§ DIRECTIONS FOR THIS TASK:
In full and unchanged, set down the entries that follow, with no images.

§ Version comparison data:
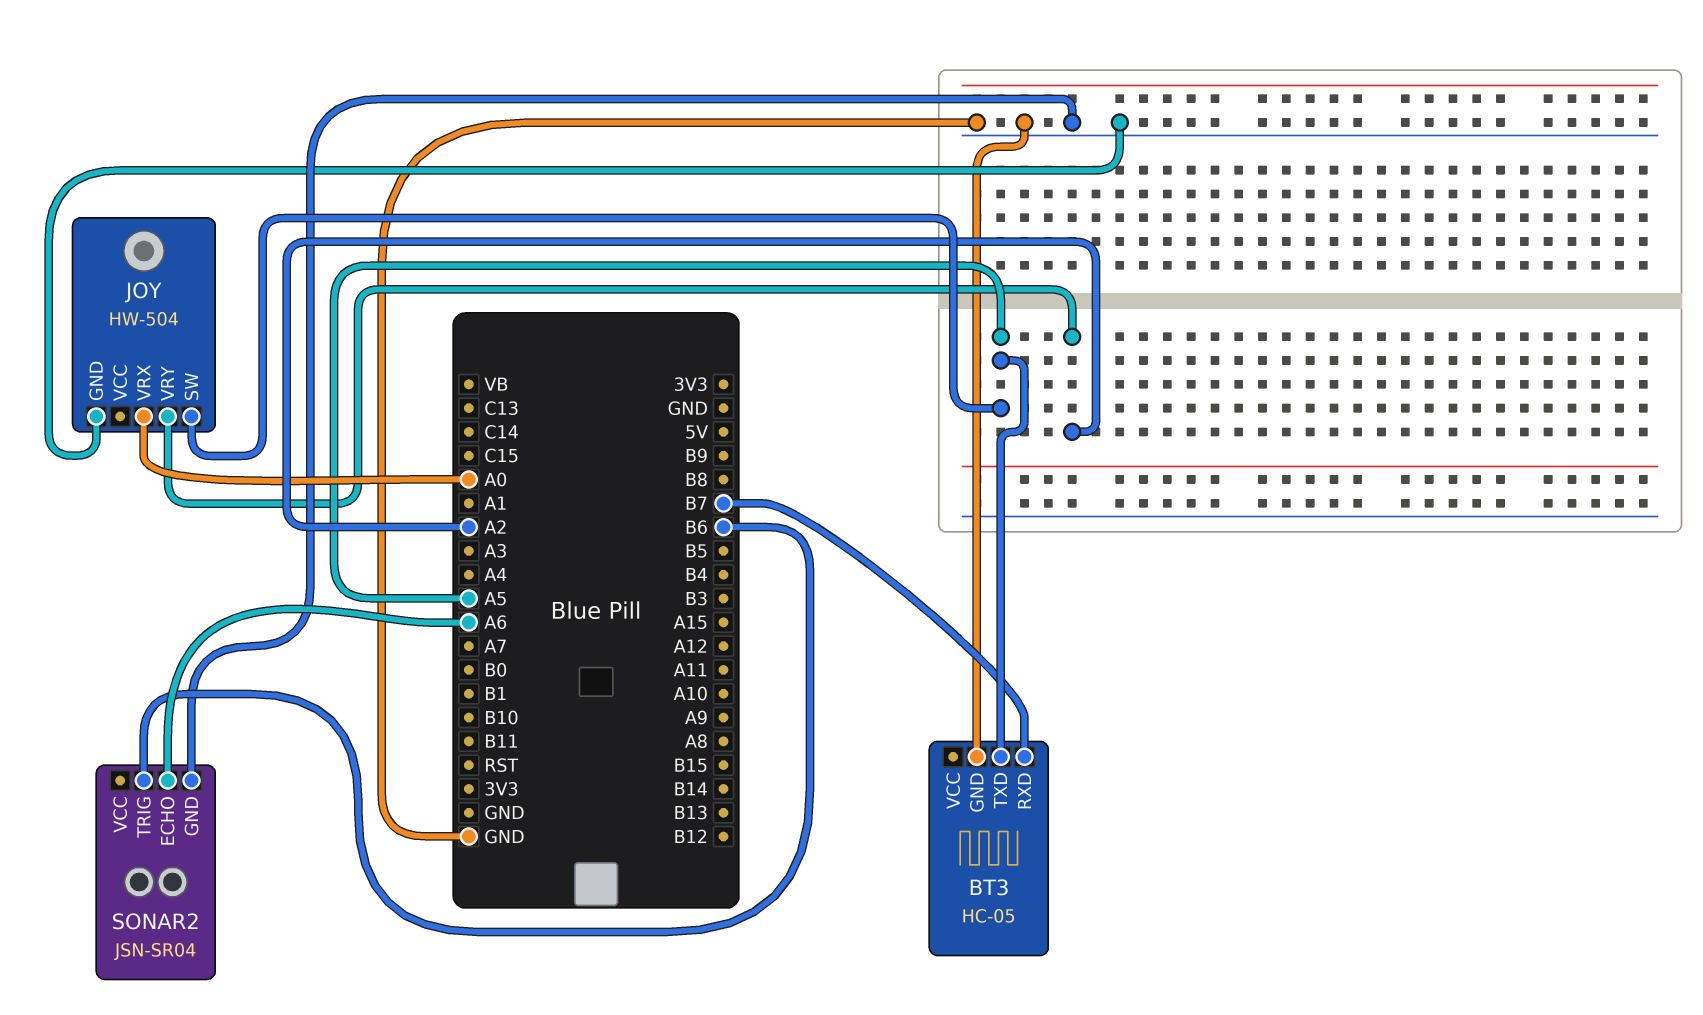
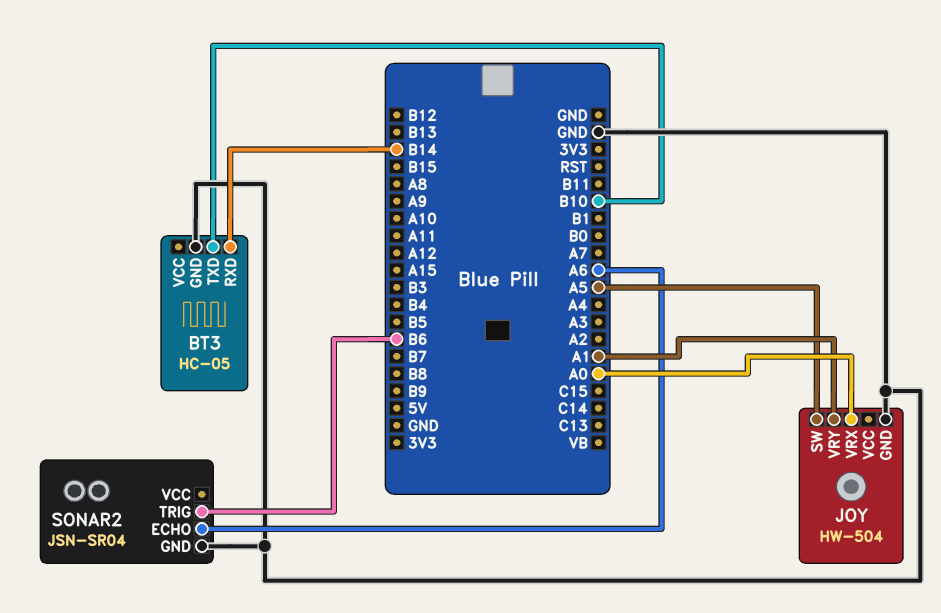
BT3 pin RXD: B7 -> B14
BT3 pin TXD: A5 -> B10
JOY pin VRY: A2 -> A1

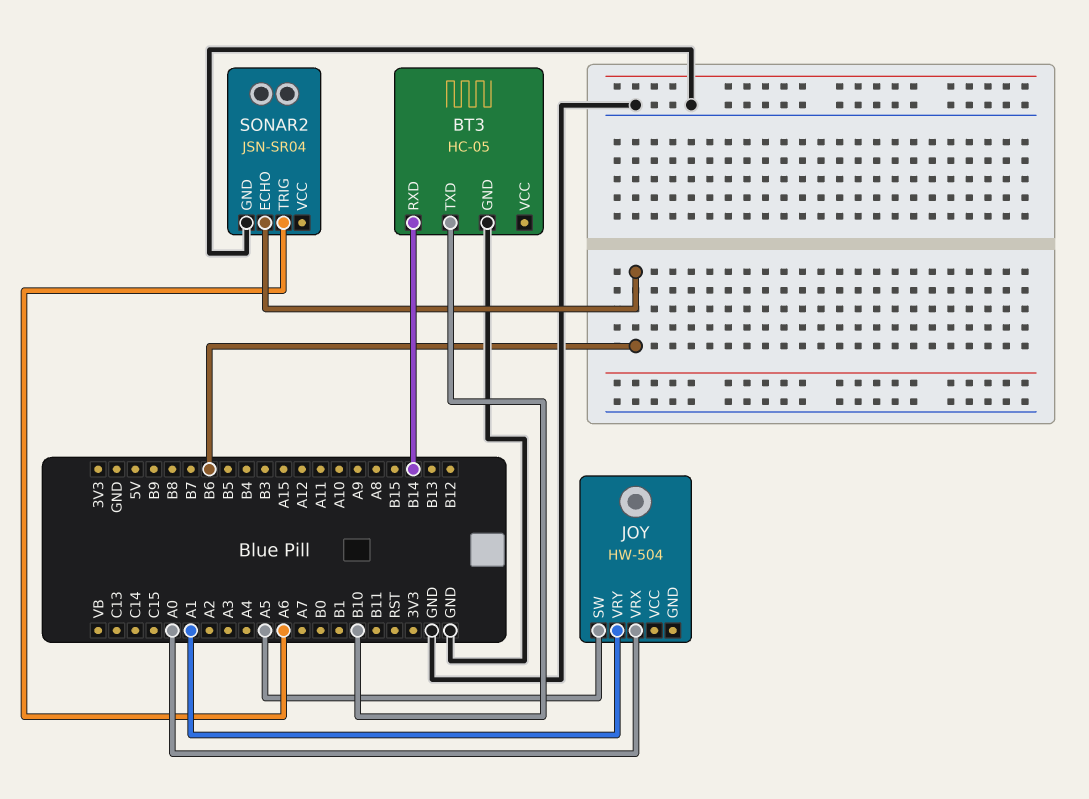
JOY pin GND: GND -> none
SONAR2 pin ECHO: A6 -> B6
SONAR2 pin TRIG: B6 -> A6

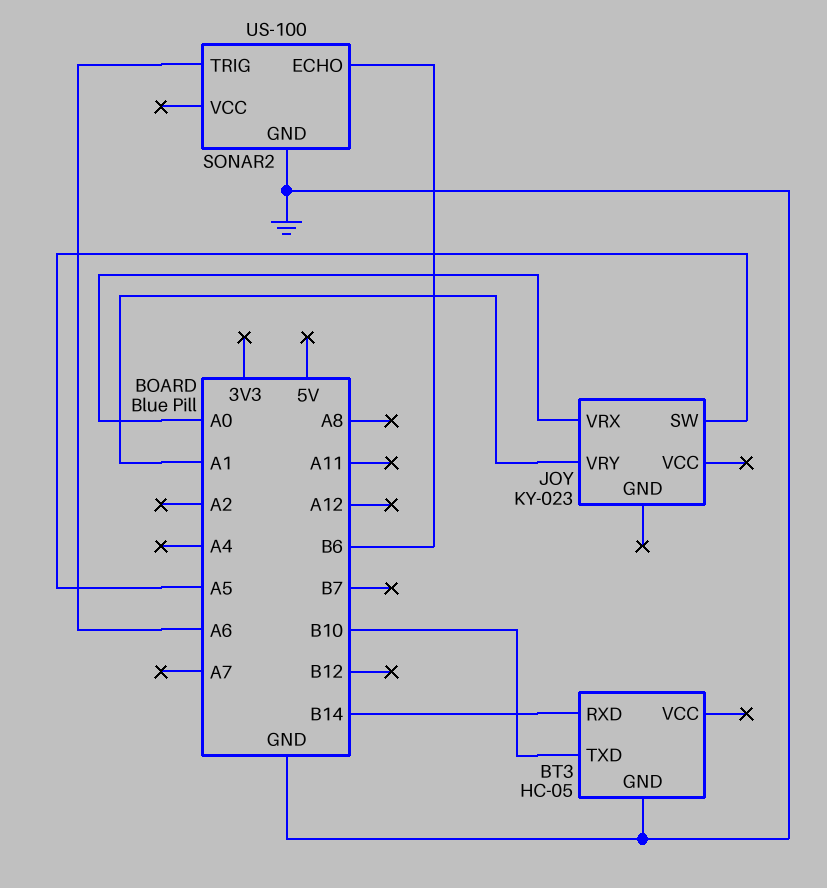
JOY: HW-504 -> KY-023
SONAR2: JSN-SR04 -> US-100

§ ANSWER AREA:
BT3 pin RXD: B7 -> B14
BT3 pin TXD: A5 -> B10
JOY pin VRY: A2 -> A1

JOY pin GND: GND -> none
SONAR2 pin ECHO: A6 -> B6
SONAR2 pin TRIG: B6 -> A6

JOY: HW-504 -> KY-023
SONAR2: JSN-SR04 -> US-100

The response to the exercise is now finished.